Task statement = Revise the data from the line containing "This screenshot has" through the end of the data, replacing "screenshot" with "capture" wherever it appears and changing nothing else. Leave the pictures out of your answer.

Document and screenshot pointing entries
----------------

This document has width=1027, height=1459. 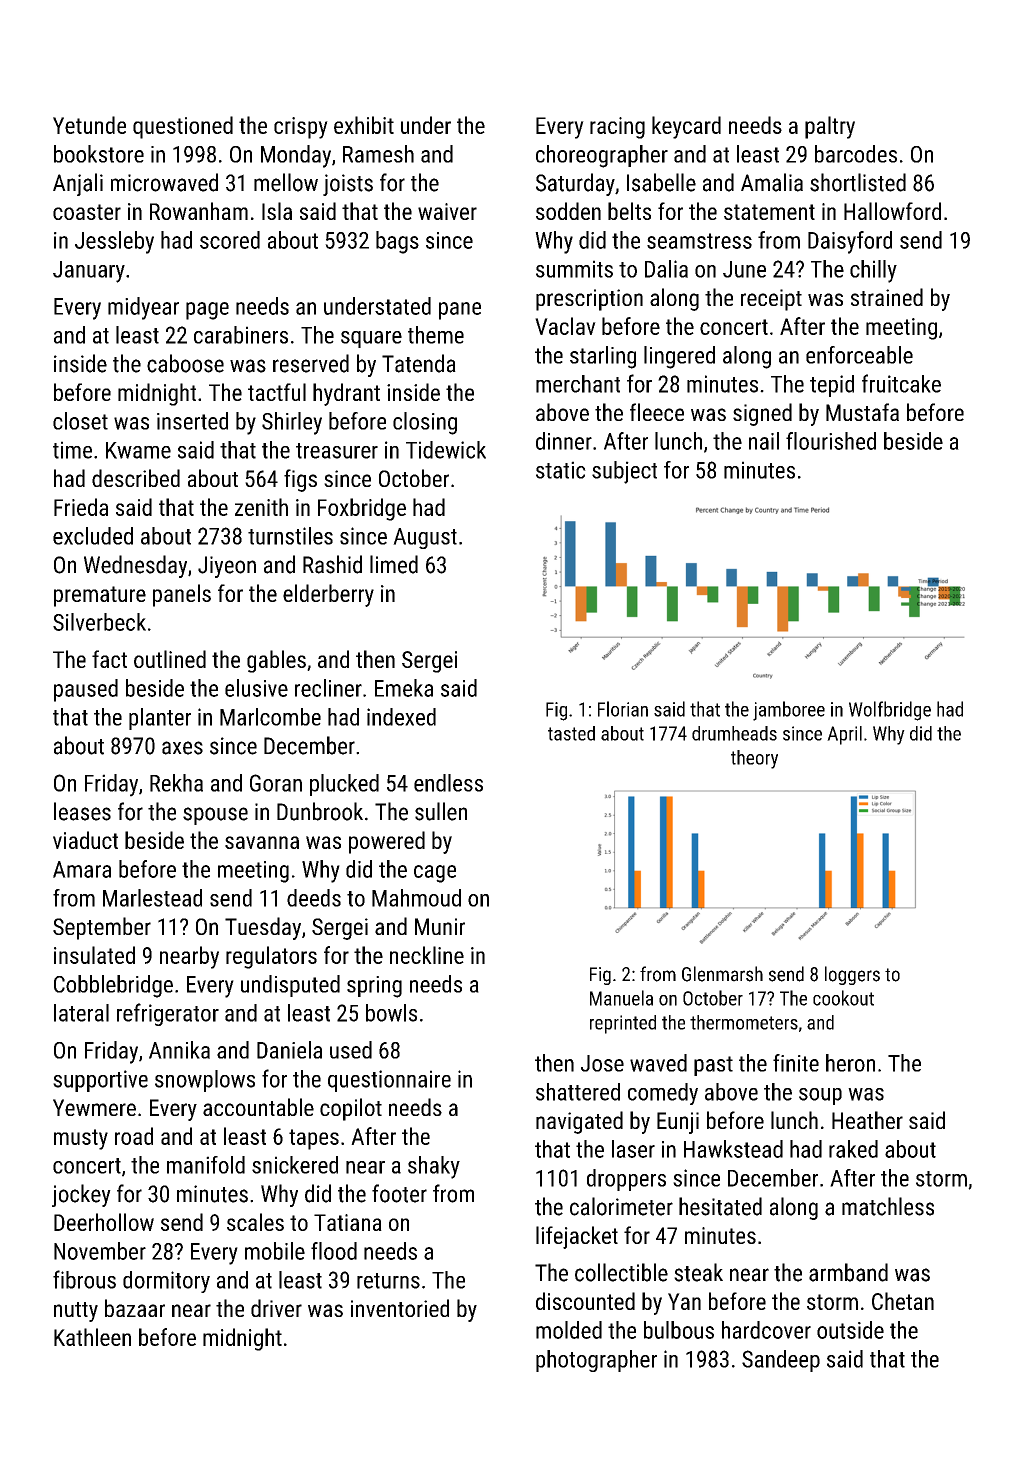 I want to click on tasted, so click(x=571, y=733).
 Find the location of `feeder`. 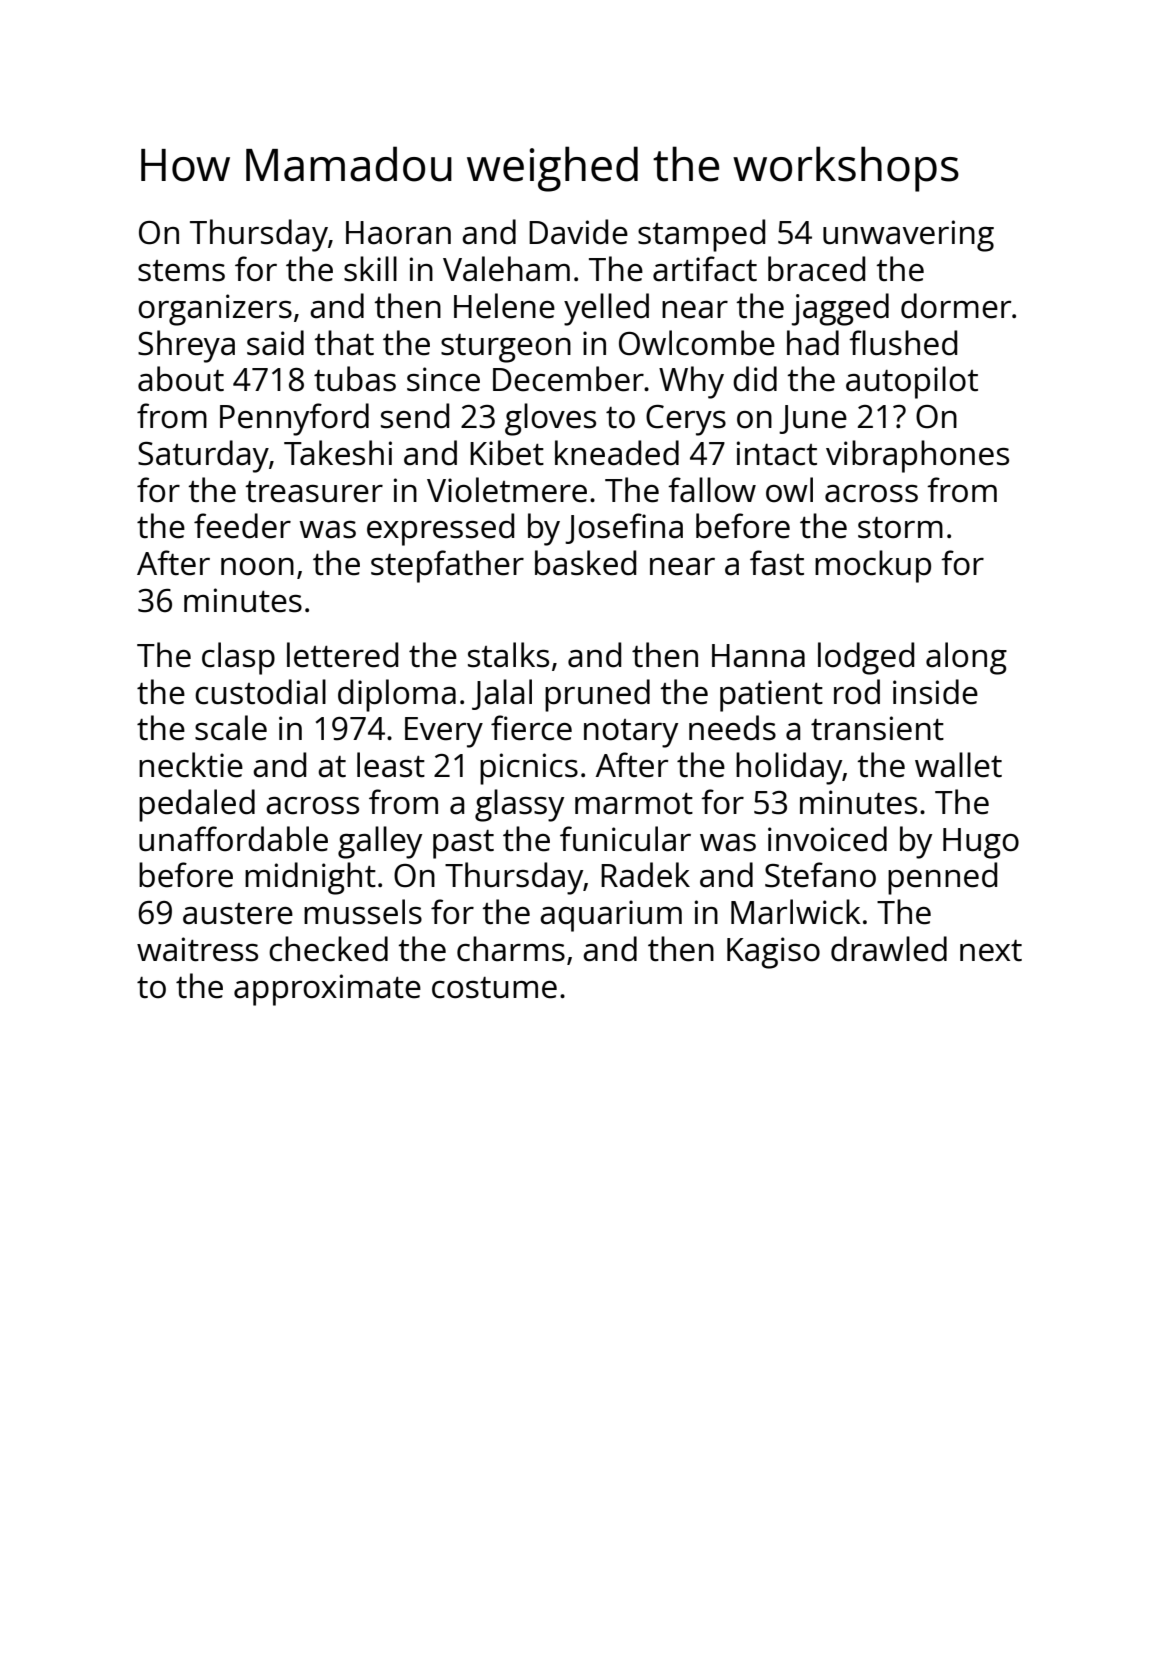

feeder is located at coordinates (242, 526).
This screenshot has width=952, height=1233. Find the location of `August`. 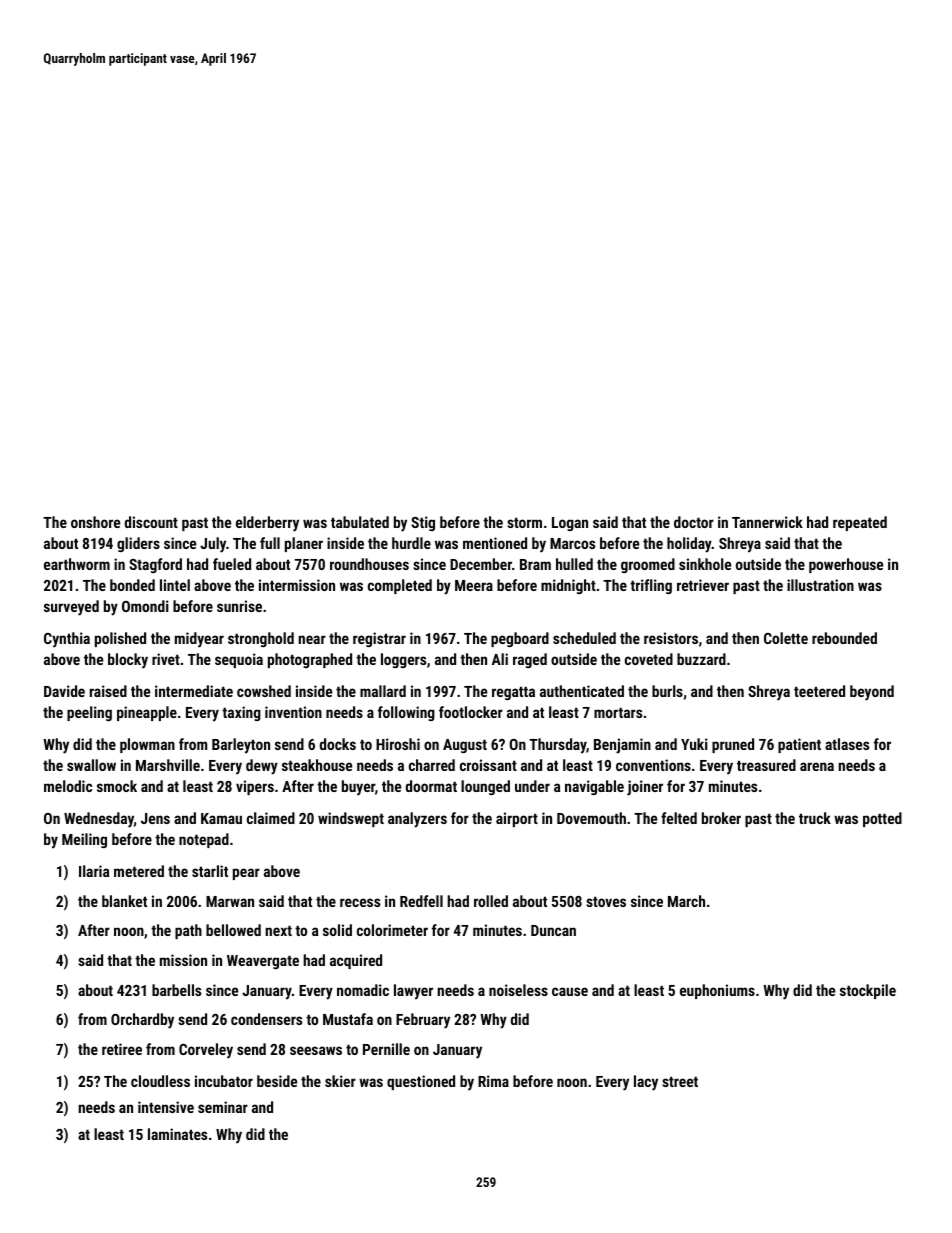

August is located at coordinates (465, 746).
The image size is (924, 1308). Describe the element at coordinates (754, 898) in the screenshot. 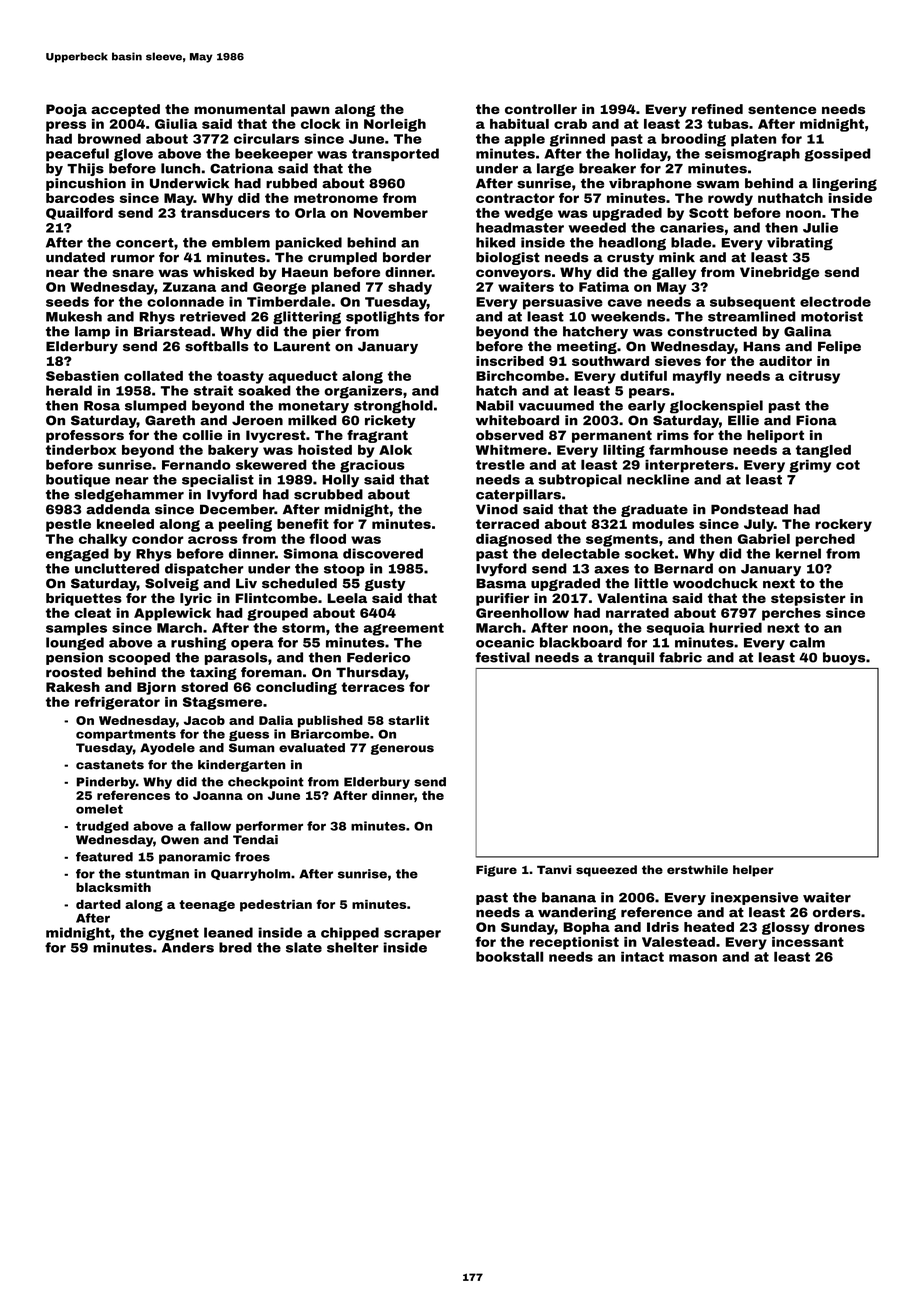

I see `inexpensive` at that location.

----------------

The completed task =
This capture has width=952, height=1233. Find the location of `August`. 

August is located at coordinates (465, 746).
The image size is (924, 1308). Describe the element at coordinates (754, 898) in the capture. 

I see `inexpensive` at that location.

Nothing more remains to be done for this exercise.